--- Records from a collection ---
- Opening Delimiter -

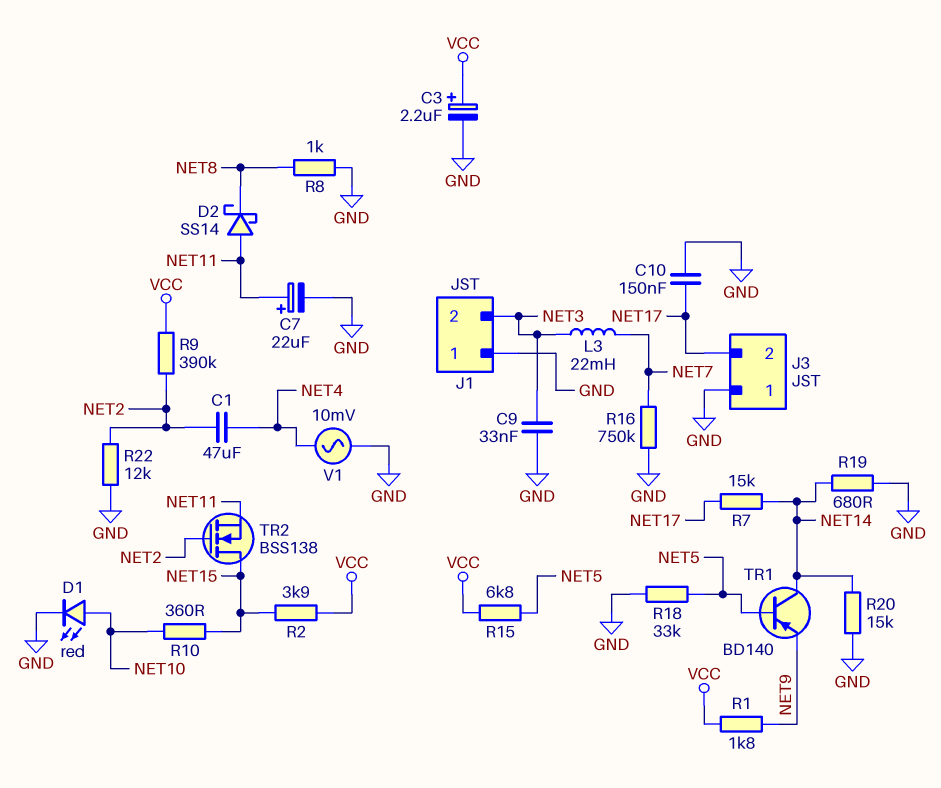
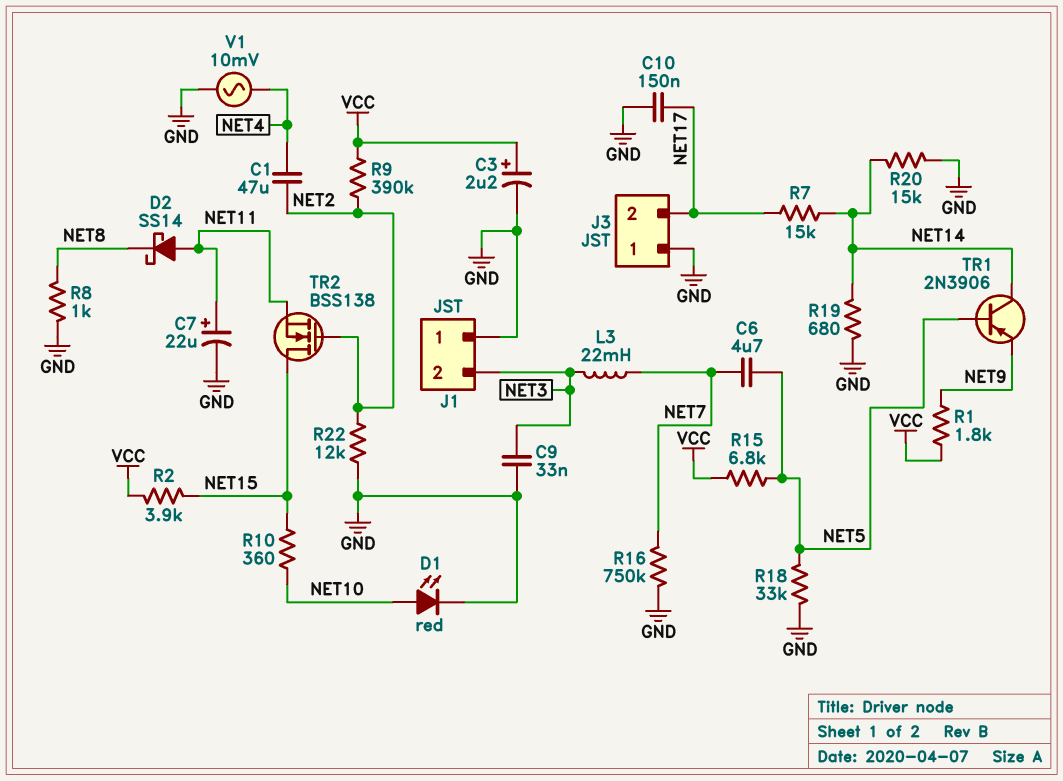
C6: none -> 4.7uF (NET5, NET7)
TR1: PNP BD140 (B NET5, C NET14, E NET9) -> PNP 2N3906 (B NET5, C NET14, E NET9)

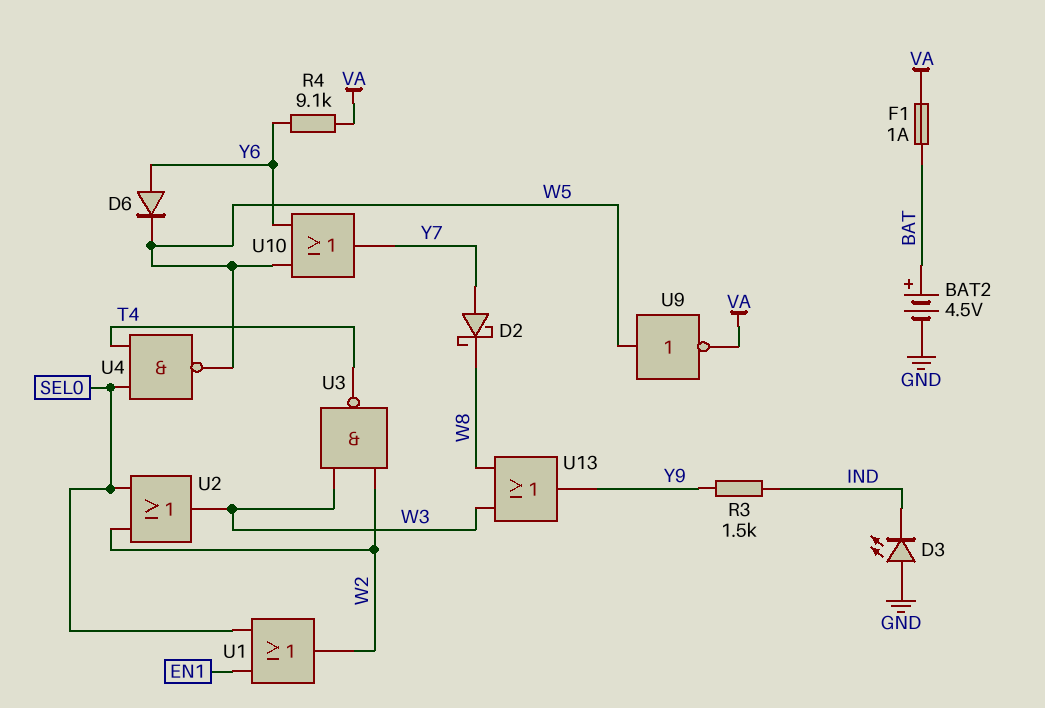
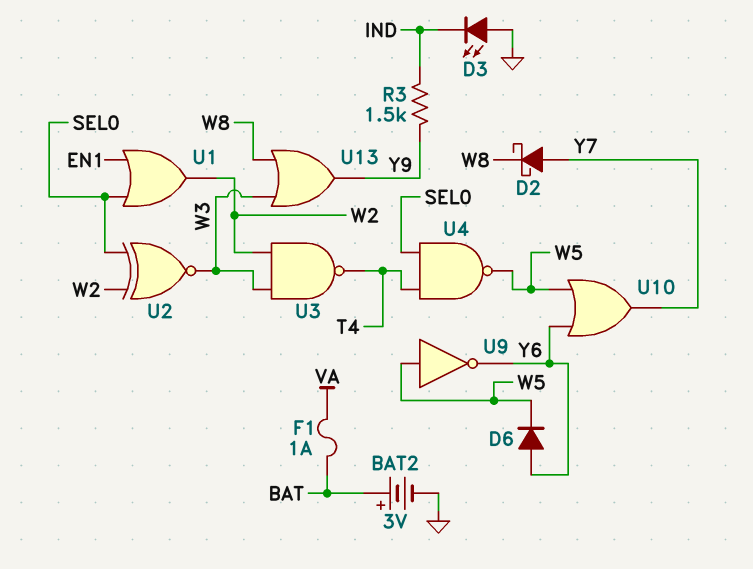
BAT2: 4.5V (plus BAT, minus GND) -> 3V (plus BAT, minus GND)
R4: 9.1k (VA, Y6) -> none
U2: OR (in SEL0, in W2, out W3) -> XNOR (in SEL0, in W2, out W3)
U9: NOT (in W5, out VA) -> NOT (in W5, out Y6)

- Closing Delimiter -

--- Activity ---
Word for word, restate the lines from the one holding "R4: 9.1k (VA, Y6) -> none" to the last line of the records.

--- Result ---
R4: 9.1k (VA, Y6) -> none
U2: OR (in SEL0, in W2, out W3) -> XNOR (in SEL0, in W2, out W3)
U9: NOT (in W5, out VA) -> NOT (in W5, out Y6)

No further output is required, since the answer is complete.